## Dataset entries
------------------------

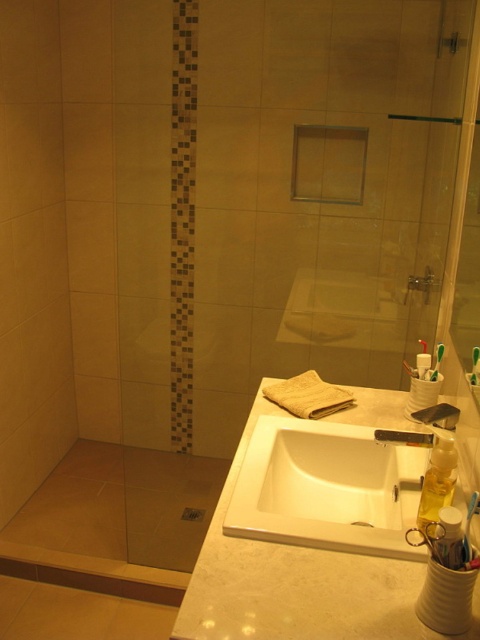
Question: Which of the following is the closest to the observer?

Choices:
 (A) silver metallic faucet at sink right
 (B) white marble sink at center

Answer: (B)

Question: Observing the image, what is the correct spatial positioning of white marble sink at center in reference to white glossy sink at center?

Choices:
 (A) left
 (B) right

Answer: (B)

Question: Does translucent yellow liquid at sink right have a larger size compared to silver metallic faucet at sink right?

Choices:
 (A) yes
 (B) no

Answer: (A)

Question: Is white marble sink at center to the left of silver metallic faucet at sink right from the viewer's perspective?

Choices:
 (A) yes
 (B) no

Answer: (A)

Question: Which of these objects is positioned farthest from the white glossy sink at center?

Choices:
 (A) translucent yellow liquid at sink right
 (B) white marble sink at center
 (C) silver metallic faucet at sink right

Answer: (C)

Question: Among these points, which one is nearest to the camera?

Choices:
 (A) (228, 547)
 (B) (327, 500)
 (C) (405, 440)

Answer: (A)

------------------------

## Task details
Please reproduce the data above word for word, leaving out the picture.

## Response area
Question: Which of the following is the closest to the observer?

Choices:
 (A) silver metallic faucet at sink right
 (B) white marble sink at center

Answer: (B)

Question: Observing the image, what is the correct spatial positioning of white marble sink at center in reference to white glossy sink at center?

Choices:
 (A) left
 (B) right

Answer: (B)

Question: Does translucent yellow liquid at sink right have a larger size compared to silver metallic faucet at sink right?

Choices:
 (A) yes
 (B) no

Answer: (A)

Question: Is white marble sink at center to the left of silver metallic faucet at sink right from the viewer's perspective?

Choices:
 (A) yes
 (B) no

Answer: (A)

Question: Which of these objects is positioned farthest from the white glossy sink at center?

Choices:
 (A) translucent yellow liquid at sink right
 (B) white marble sink at center
 (C) silver metallic faucet at sink right

Answer: (C)

Question: Among these points, which one is nearest to the camera?

Choices:
 (A) (228, 547)
 (B) (327, 500)
 (C) (405, 440)

Answer: (A)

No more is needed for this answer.